▶ [EXERCISE]:
The needed output is the run of lines below from the one containing "glue (ebony) [455,190,506,289]" through the one containing "prize cup (emerald)", copied exactly and free of pictures.

▶ [RECORDS FOR THE EXERCISE]:
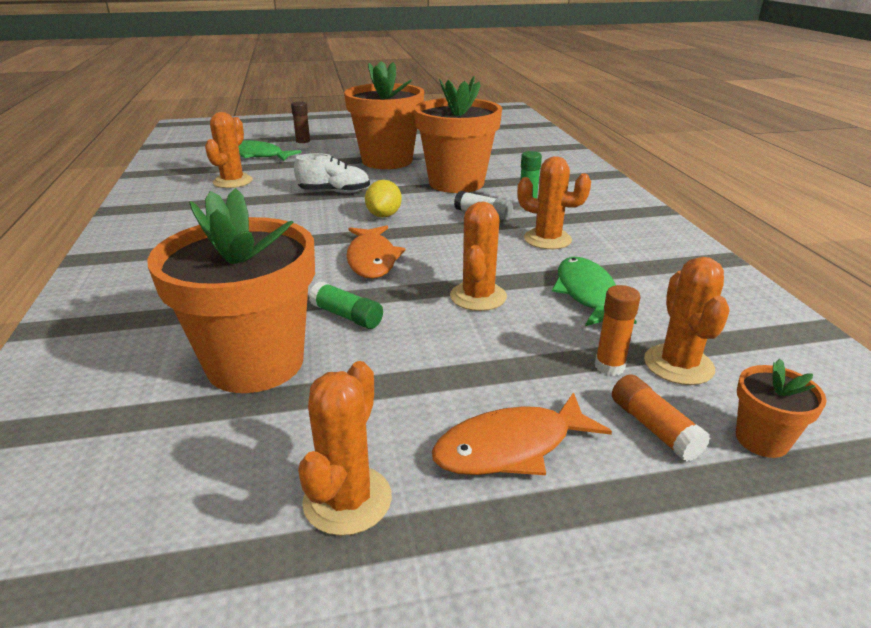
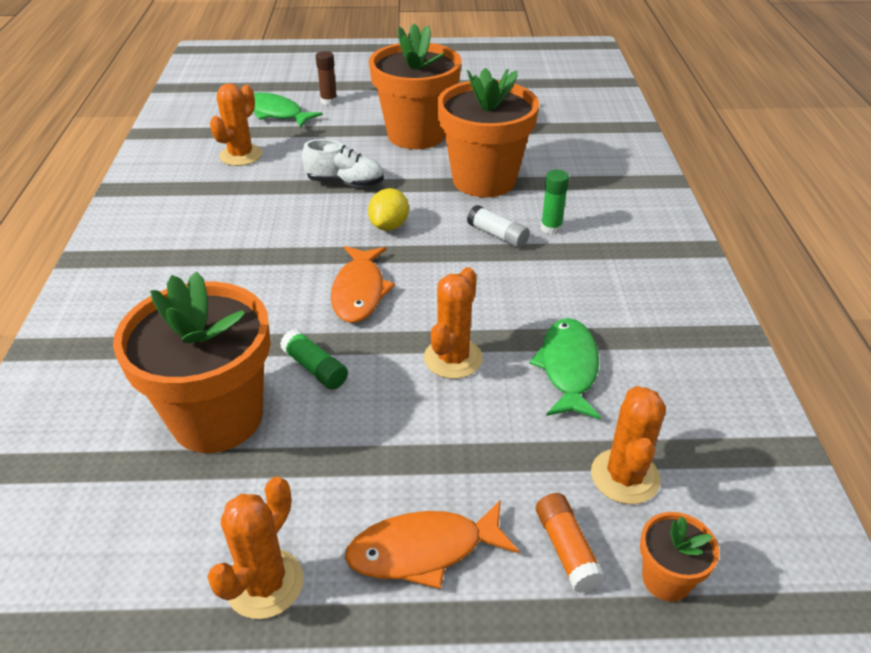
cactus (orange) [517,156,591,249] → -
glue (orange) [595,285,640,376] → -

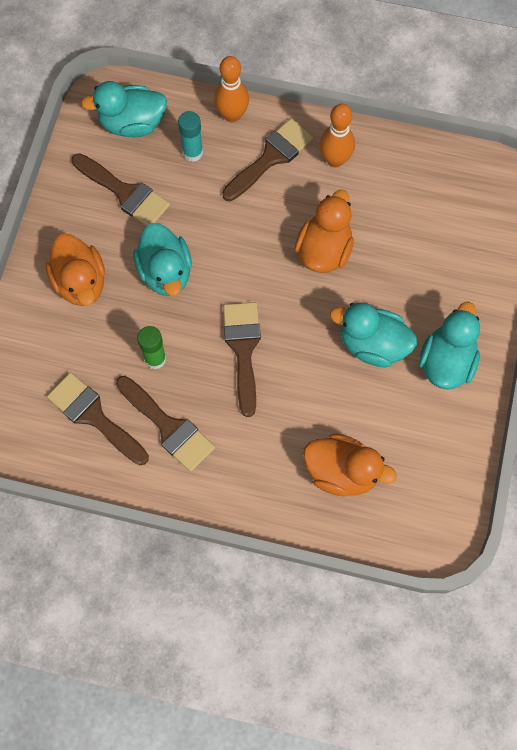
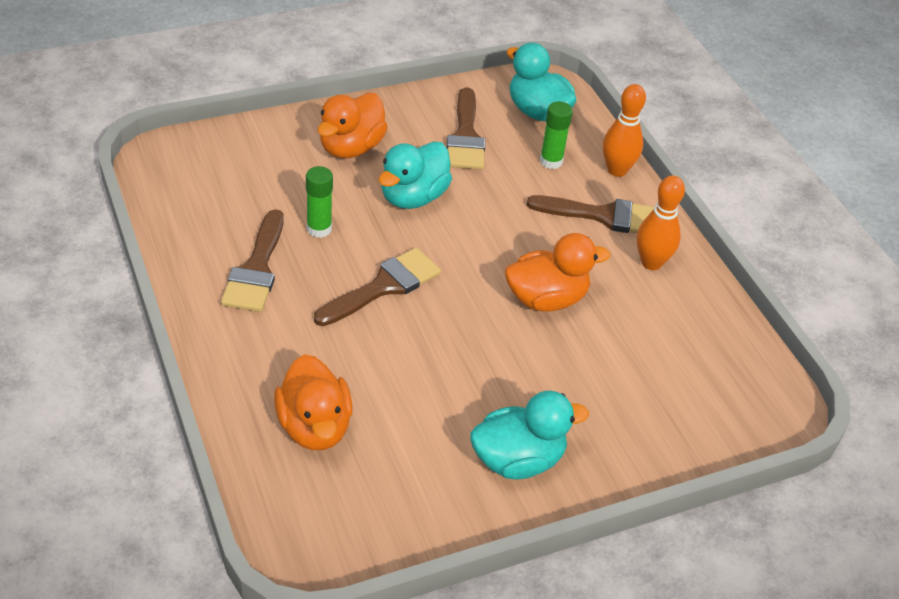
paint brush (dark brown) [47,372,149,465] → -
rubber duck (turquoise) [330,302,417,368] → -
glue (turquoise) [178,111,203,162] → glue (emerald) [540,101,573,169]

==

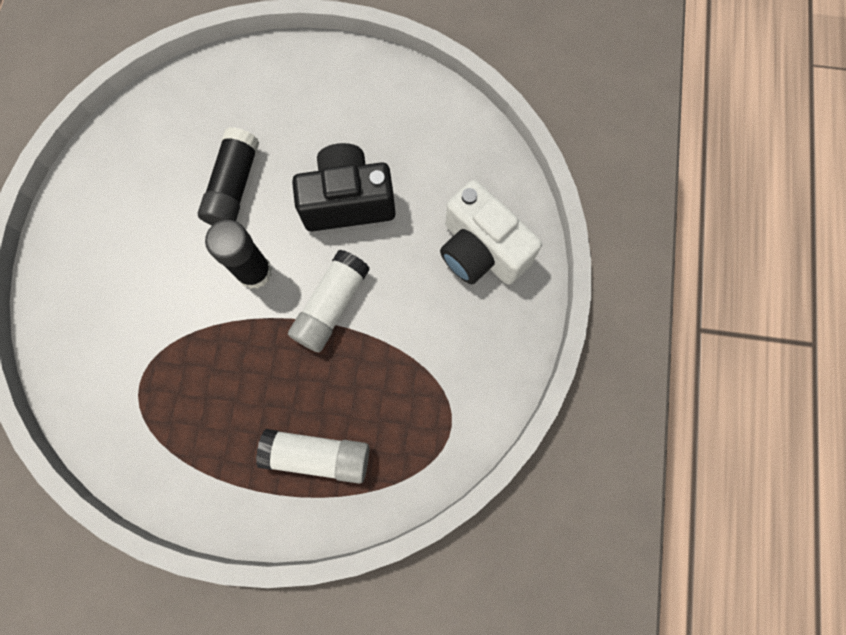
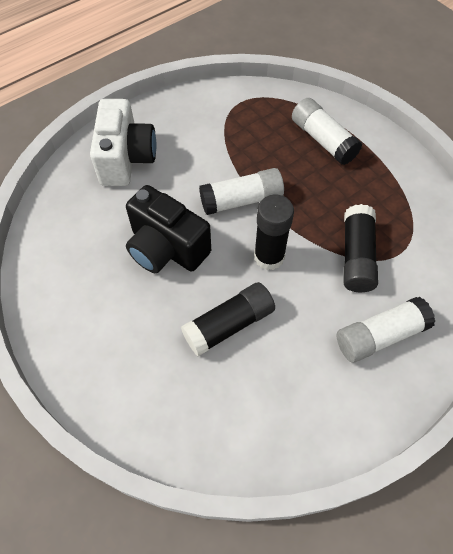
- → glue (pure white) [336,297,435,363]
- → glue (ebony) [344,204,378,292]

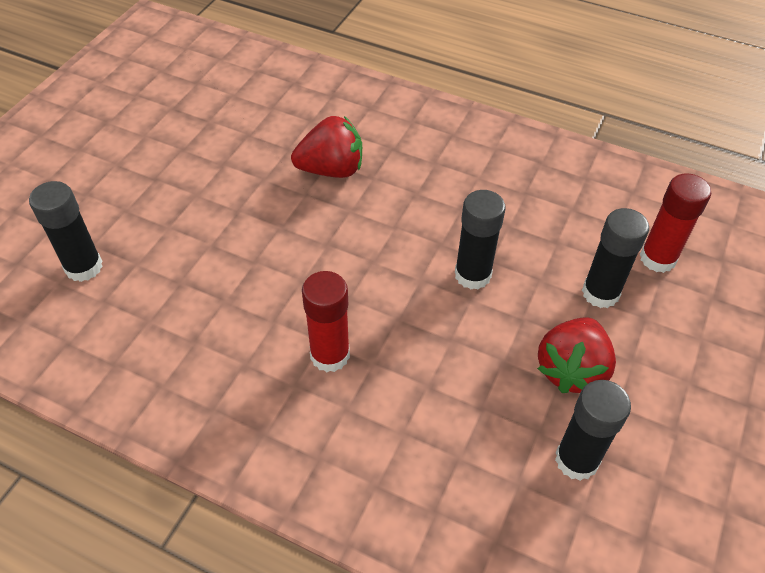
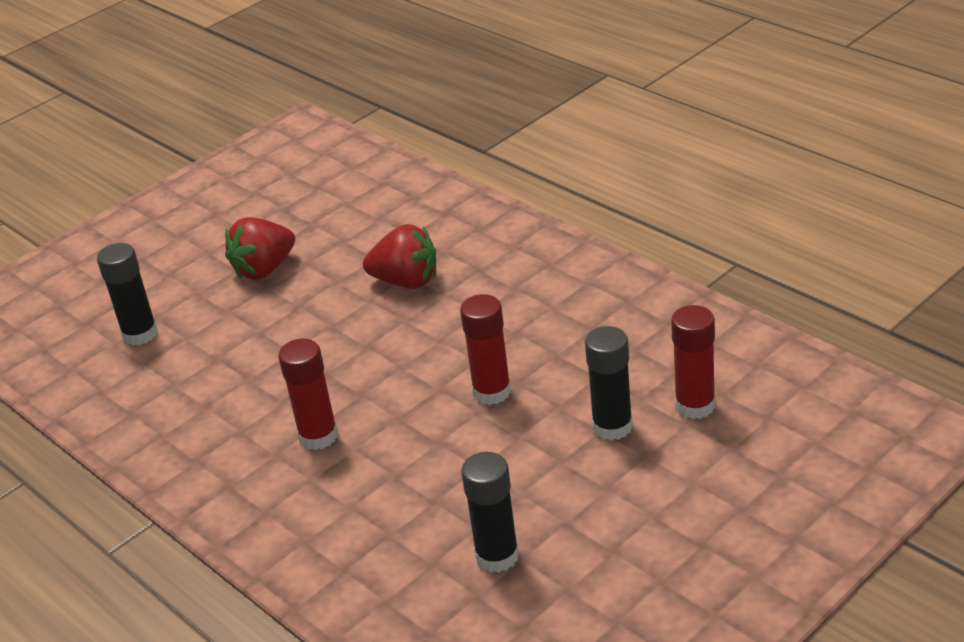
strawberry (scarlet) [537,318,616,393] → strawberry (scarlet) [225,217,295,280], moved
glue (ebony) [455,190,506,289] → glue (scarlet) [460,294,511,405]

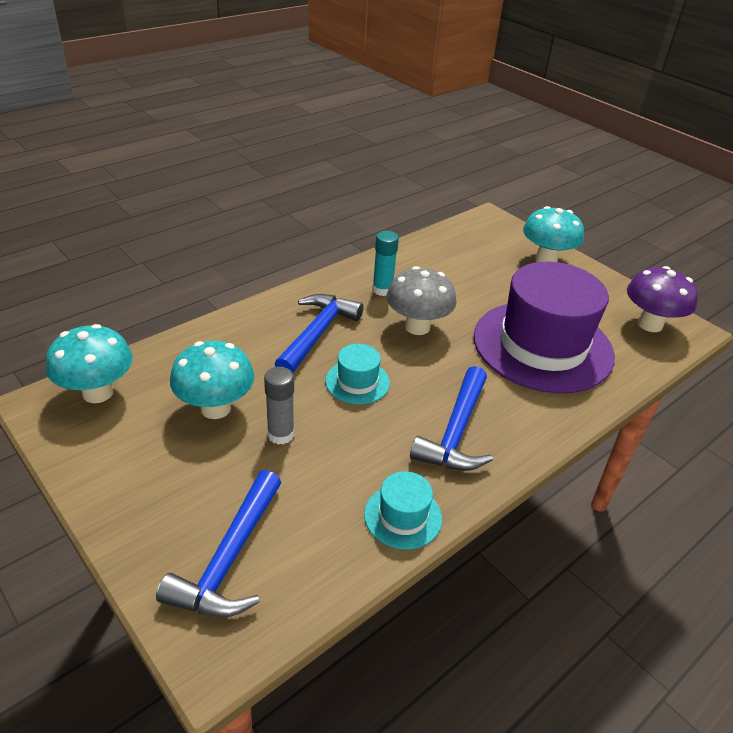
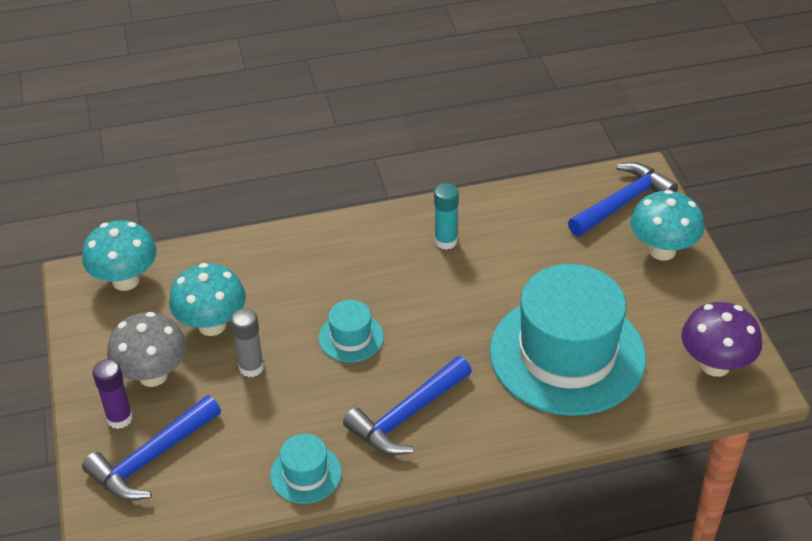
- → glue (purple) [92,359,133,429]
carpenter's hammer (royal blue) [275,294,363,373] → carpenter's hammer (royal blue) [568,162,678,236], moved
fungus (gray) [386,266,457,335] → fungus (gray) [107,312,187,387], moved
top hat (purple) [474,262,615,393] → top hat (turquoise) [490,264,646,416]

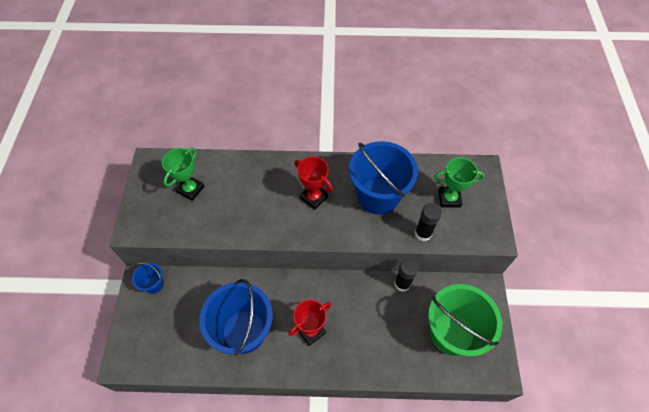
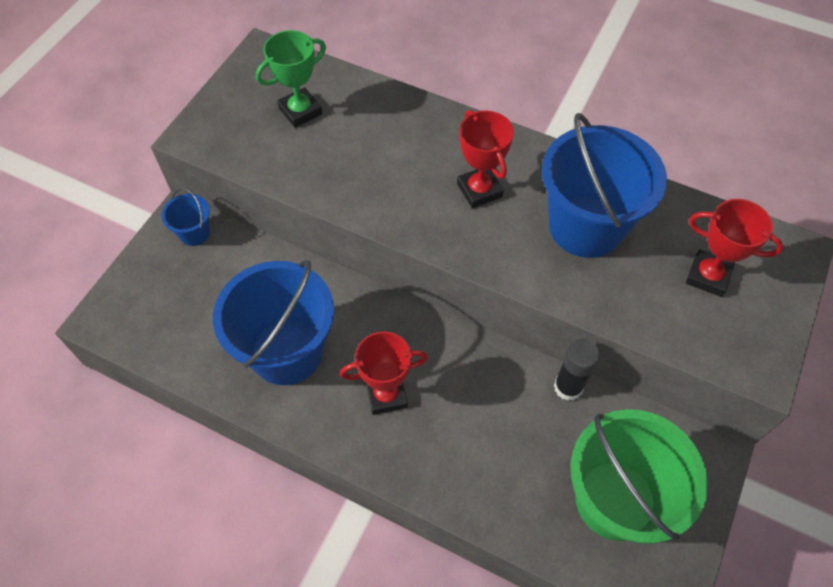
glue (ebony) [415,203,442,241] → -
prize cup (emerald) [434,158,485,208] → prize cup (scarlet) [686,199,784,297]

▶ [SOLUTION TO THE PROBLEM]:
glue (ebony) [455,190,506,289] → glue (scarlet) [460,294,511,405]

- → glue (purple) [92,359,133,429]
carpenter's hammer (royal blue) [275,294,363,373] → carpenter's hammer (royal blue) [568,162,678,236], moved
fungus (gray) [386,266,457,335] → fungus (gray) [107,312,187,387], moved
top hat (purple) [474,262,615,393] → top hat (turquoise) [490,264,646,416]

glue (ebony) [415,203,442,241] → -
prize cup (emerald) [434,158,485,208] → prize cup (scarlet) [686,199,784,297]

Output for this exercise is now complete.